--- BEGIN Extracted records ---

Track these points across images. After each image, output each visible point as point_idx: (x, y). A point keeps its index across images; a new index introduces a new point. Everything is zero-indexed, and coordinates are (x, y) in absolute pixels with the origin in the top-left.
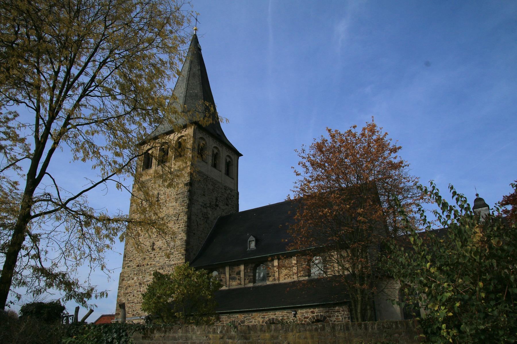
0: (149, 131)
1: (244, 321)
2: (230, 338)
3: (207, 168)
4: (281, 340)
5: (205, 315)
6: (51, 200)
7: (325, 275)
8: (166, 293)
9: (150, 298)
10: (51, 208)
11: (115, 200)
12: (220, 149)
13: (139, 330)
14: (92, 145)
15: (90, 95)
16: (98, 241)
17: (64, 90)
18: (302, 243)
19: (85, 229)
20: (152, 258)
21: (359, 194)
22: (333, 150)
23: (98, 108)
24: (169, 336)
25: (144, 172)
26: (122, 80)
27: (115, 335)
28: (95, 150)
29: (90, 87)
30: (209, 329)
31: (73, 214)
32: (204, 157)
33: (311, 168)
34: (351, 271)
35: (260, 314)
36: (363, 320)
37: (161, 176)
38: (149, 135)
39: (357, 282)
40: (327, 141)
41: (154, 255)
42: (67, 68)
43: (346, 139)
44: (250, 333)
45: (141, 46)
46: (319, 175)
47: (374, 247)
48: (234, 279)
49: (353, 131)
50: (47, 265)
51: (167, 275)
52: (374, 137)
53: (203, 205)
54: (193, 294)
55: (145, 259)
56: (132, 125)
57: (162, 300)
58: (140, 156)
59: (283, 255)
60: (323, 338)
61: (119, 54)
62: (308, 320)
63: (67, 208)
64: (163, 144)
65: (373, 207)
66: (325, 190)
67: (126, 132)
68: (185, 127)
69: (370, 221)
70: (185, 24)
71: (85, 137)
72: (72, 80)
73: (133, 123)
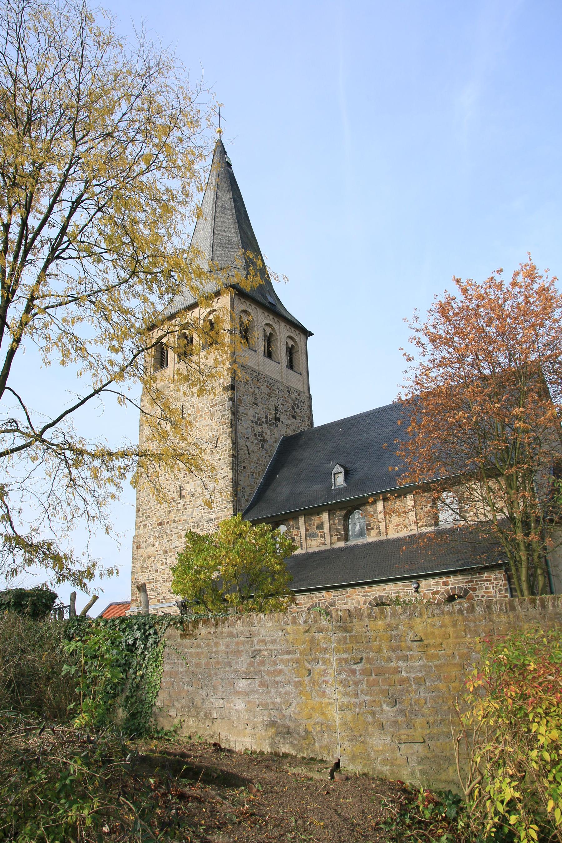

--- END Extracted records ---

Instructions to follow => Return the stretch of the listing from its first line through the line containing "42: (67, 68)", copying each line unchanged and leaving out the pictures.

Exercise answer =>
Track these points across images. After each image, output each visible point as point_idx: (x, y). A point keeps its index across images; a new index introduces a new point. Everything is zero-indexed, and coordinates are (x, y) in absolute pixels with the origin in the top-left.
0: (149, 131)
1: (244, 321)
2: (230, 338)
3: (207, 168)
4: (281, 340)
5: (205, 315)
6: (51, 200)
7: (325, 275)
8: (166, 293)
9: (150, 298)
10: (51, 208)
11: (115, 200)
12: (220, 149)
13: (139, 330)
14: (92, 145)
15: (90, 95)
16: (98, 241)
17: (64, 90)
18: (302, 243)
19: (85, 229)
20: (152, 258)
21: (359, 194)
22: (333, 150)
23: (98, 108)
24: (169, 336)
25: (144, 172)
26: (122, 80)
27: (115, 335)
28: (95, 150)
29: (90, 87)
30: (209, 329)
31: (73, 214)
32: (204, 157)
33: (311, 168)
34: (351, 271)
35: (260, 314)
36: (363, 320)
37: (161, 176)
38: (149, 135)
39: (357, 282)
40: (327, 141)
41: (154, 255)
42: (67, 68)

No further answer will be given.